* Work request
Could you print every record below exactly as written?

[Opening Supplied records section]

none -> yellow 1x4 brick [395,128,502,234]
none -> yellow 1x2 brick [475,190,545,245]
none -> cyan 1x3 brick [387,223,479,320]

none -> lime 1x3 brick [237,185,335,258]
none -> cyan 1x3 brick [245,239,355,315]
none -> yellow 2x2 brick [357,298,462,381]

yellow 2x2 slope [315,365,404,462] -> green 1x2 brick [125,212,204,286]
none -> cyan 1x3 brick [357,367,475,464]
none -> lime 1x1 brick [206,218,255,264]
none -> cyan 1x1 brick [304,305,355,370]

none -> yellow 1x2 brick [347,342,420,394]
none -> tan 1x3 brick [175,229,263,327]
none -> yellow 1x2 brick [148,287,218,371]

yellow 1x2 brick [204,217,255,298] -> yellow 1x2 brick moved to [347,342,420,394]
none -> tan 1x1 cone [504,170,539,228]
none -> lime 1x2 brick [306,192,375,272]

[Closing Supplied records section]

* Answer space
none -> yellow 1x4 brick [395,128,502,234]
none -> yellow 1x2 brick [475,190,545,245]
none -> cyan 1x3 brick [387,223,479,320]

none -> lime 1x3 brick [237,185,335,258]
none -> cyan 1x3 brick [245,239,355,315]
none -> yellow 2x2 brick [357,298,462,381]

yellow 2x2 slope [315,365,404,462] -> green 1x2 brick [125,212,204,286]
none -> cyan 1x3 brick [357,367,475,464]
none -> lime 1x1 brick [206,218,255,264]
none -> cyan 1x1 brick [304,305,355,370]

none -> yellow 1x2 brick [347,342,420,394]
none -> tan 1x3 brick [175,229,263,327]
none -> yellow 1x2 brick [148,287,218,371]

yellow 1x2 brick [204,217,255,298] -> yellow 1x2 brick moved to [347,342,420,394]
none -> tan 1x1 cone [504,170,539,228]
none -> lime 1x2 brick [306,192,375,272]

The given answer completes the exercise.